WHAT IS REQUIRED:
Find the lines in the records that carry the word "brick". Copy each one.

RECORD EXTRACTS:
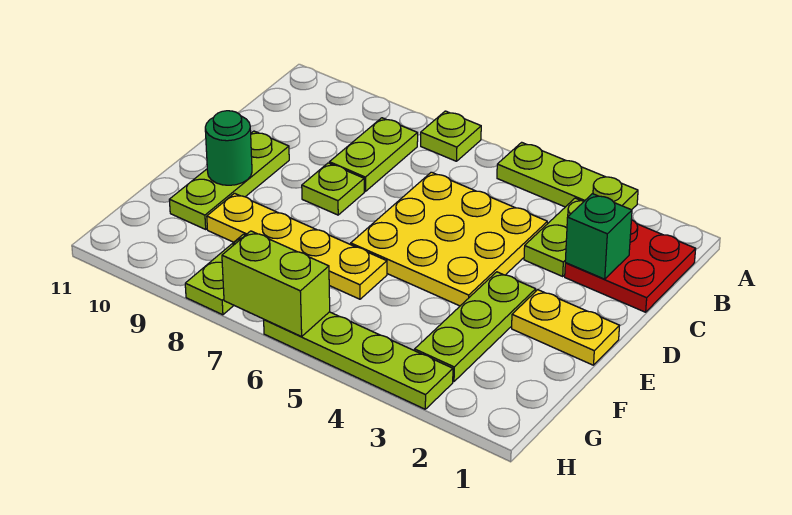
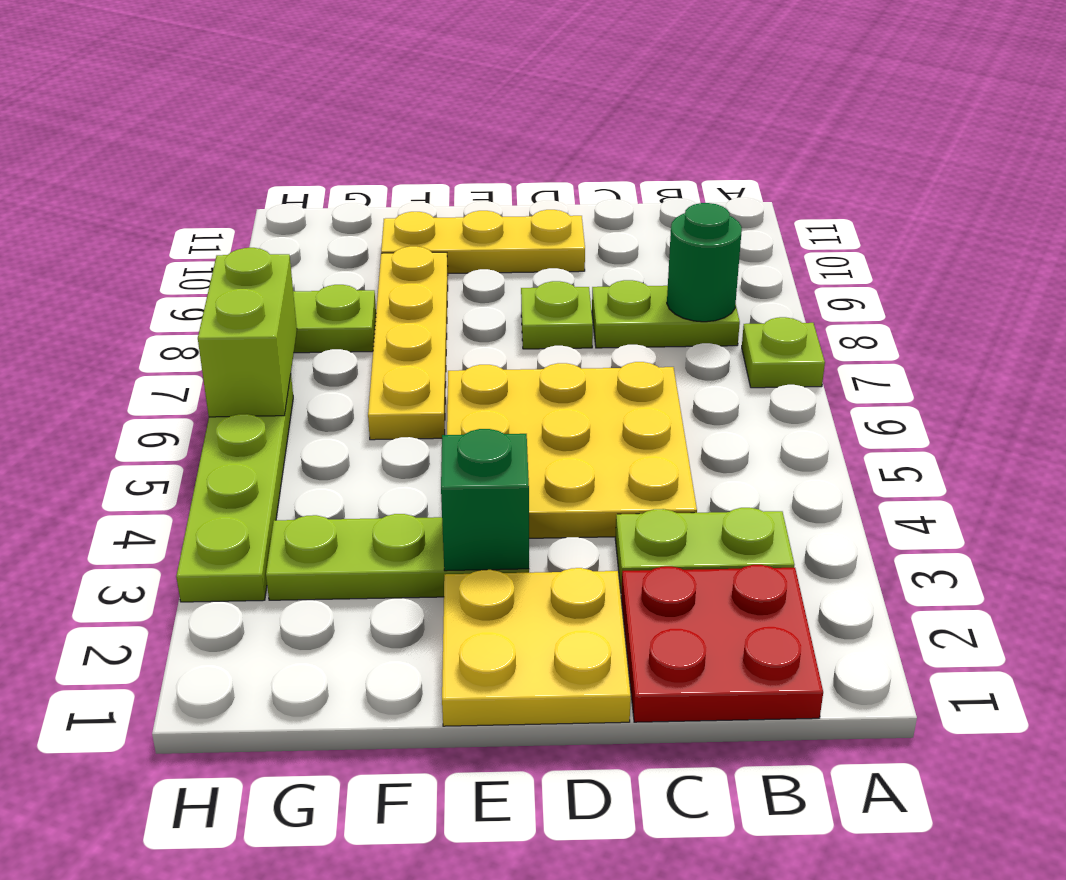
lime plate A3:A5 level 1 -> none
green brick C2 level 2 -> green brick E3 level 2
lime plate D10:F10 level 1 -> yellow plate D10:F10 level 1
yellow plate E1:E2 level 1 -> yellow plate D1:E2 level 1
green round brick E10 level 2 -> green round brick B8 level 2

EXERCISE SOLUTION:
green brick C2 level 2 -> green brick E3 level 2
green round brick E10 level 2 -> green round brick B8 level 2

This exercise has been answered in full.